Top of DATA SUPPLIED

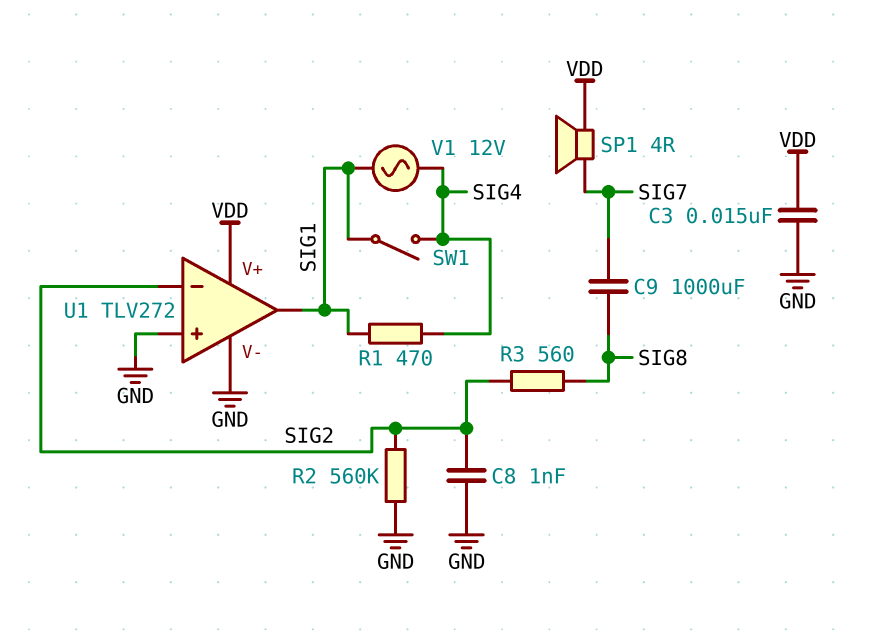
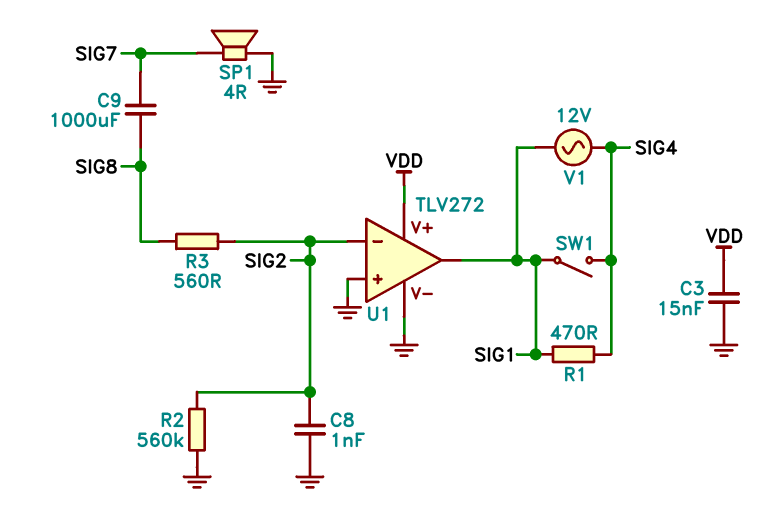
SP1: speaker 4R (SIG7, VDD) -> speaker 4R (GND, SIG7)

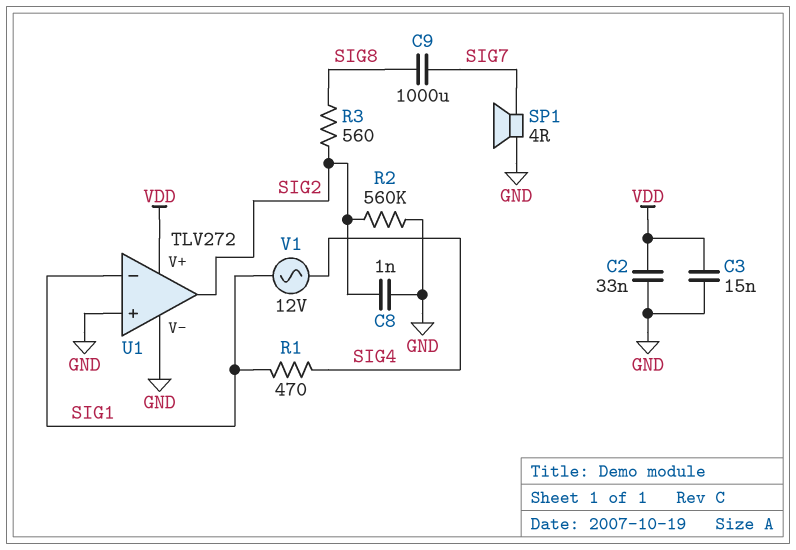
C2: none -> 33nF (GND, VDD)
SW1: switch (SIG1, SIG4) -> none
U1 pin in-: SIG2 -> SIG1
U1 pin out: SIG1 -> SIG2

Bottom of DATA SUPPLIED

YOUR INSTRUCTIONS: From the data above, write out everything exactly except the pictures.

TASK RESULT:
SP1: speaker 4R (SIG7, VDD) -> speaker 4R (GND, SIG7)

C2: none -> 33nF (GND, VDD)
SW1: switch (SIG1, SIG4) -> none
U1 pin in-: SIG2 -> SIG1
U1 pin out: SIG1 -> SIG2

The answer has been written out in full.